[Change listing data]
>>>

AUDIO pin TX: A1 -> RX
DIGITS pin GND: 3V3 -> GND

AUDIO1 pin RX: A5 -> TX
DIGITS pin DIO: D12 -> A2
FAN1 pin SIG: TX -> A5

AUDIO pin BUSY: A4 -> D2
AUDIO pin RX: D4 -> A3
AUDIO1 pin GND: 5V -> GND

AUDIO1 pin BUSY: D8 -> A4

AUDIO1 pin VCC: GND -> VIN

<<<
>>>

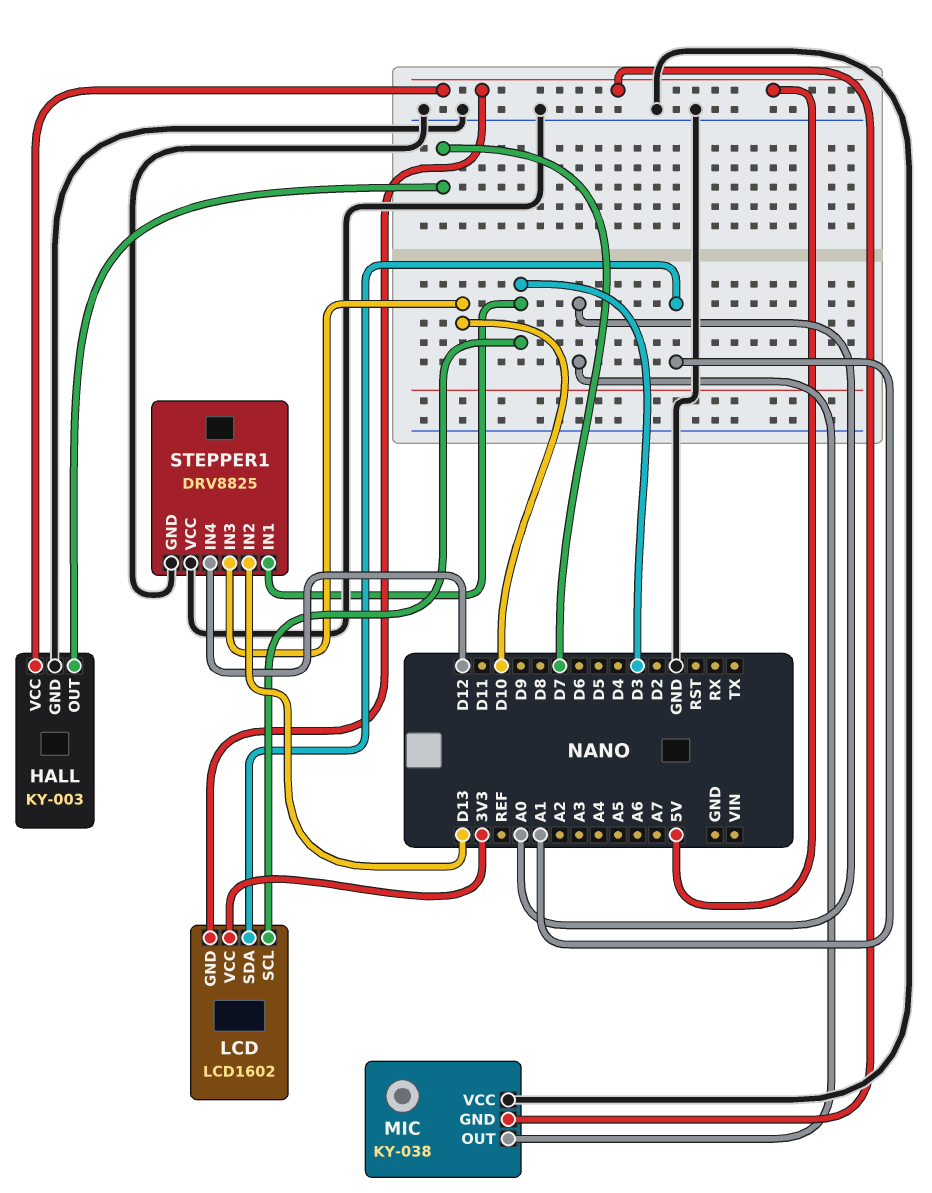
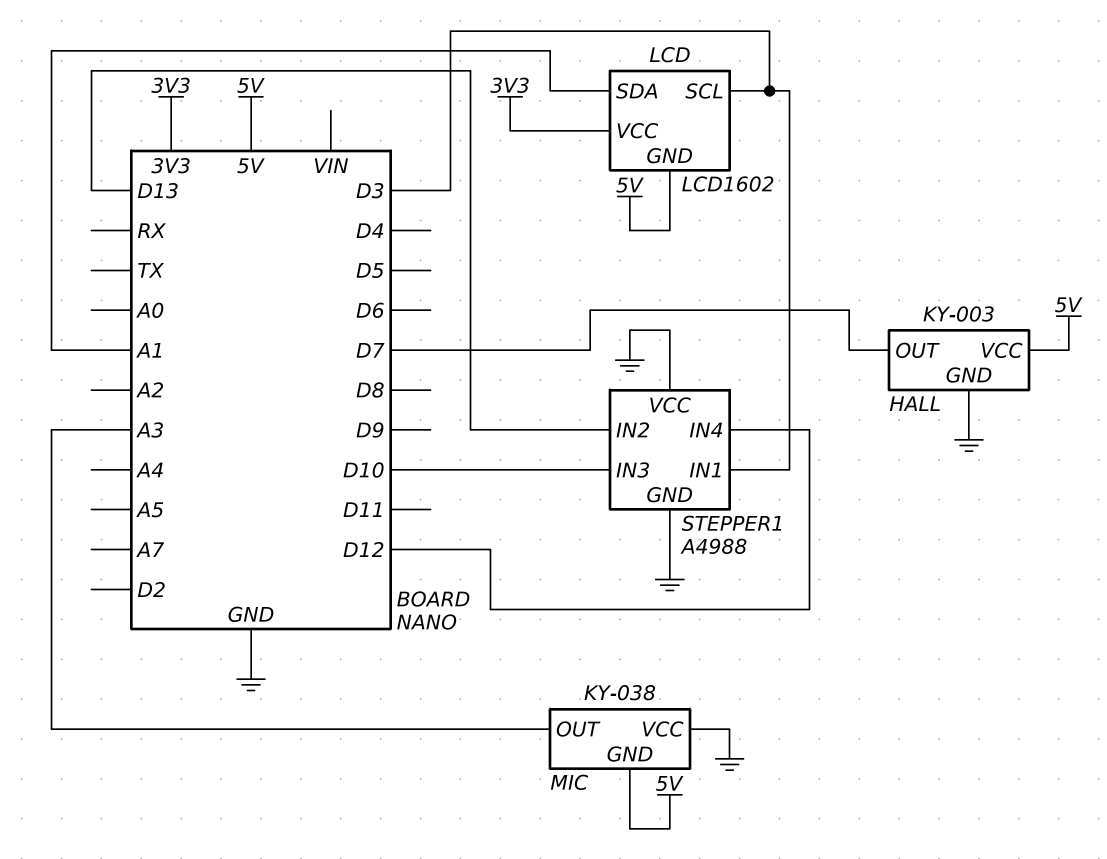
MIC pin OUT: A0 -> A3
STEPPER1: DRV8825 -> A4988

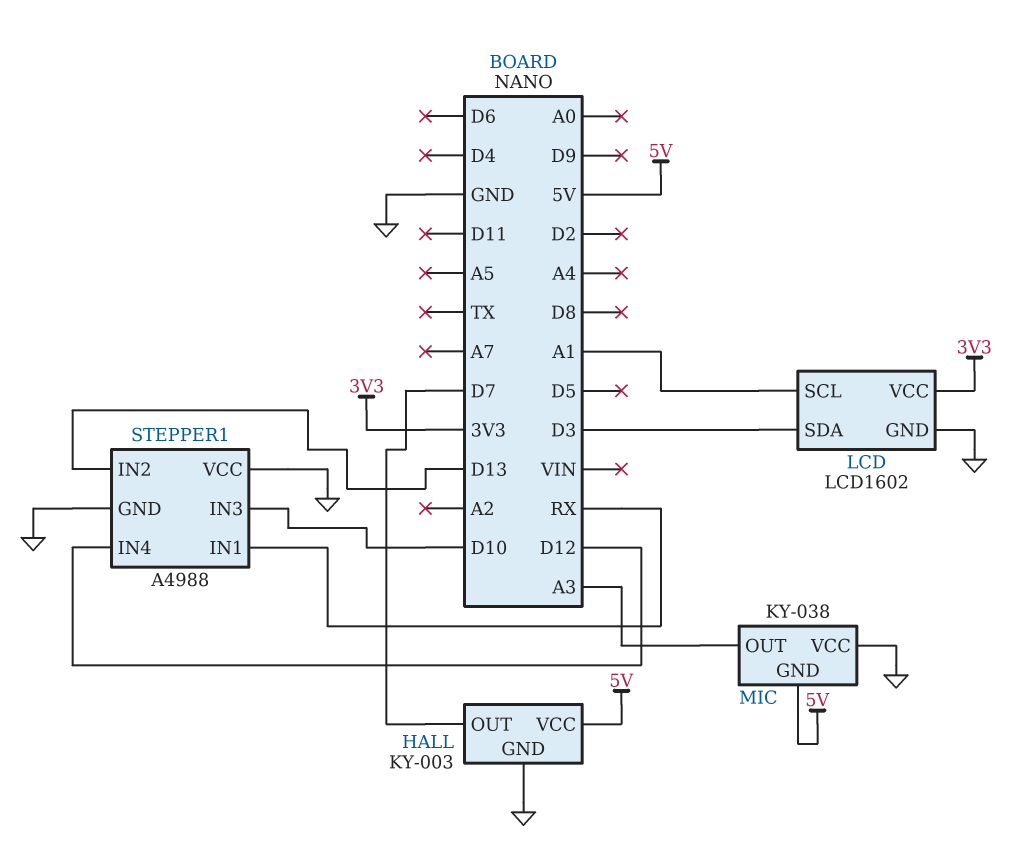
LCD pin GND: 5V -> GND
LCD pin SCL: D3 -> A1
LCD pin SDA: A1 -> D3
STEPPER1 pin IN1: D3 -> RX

<<<

Description of the task —
Using the entries above, give again exactly the lines from the line holding "AUDIO1 pin RX: A5 -> TX" through the line holding "AUDIO1 pin VCC: GND -> VIN". Include both end lines and nothing else.

Solved problem —
AUDIO1 pin RX: A5 -> TX
DIGITS pin DIO: D12 -> A2
FAN1 pin SIG: TX -> A5

AUDIO pin BUSY: A4 -> D2
AUDIO pin RX: D4 -> A3
AUDIO1 pin GND: 5V -> GND

AUDIO1 pin BUSY: D8 -> A4

AUDIO1 pin VCC: GND -> VIN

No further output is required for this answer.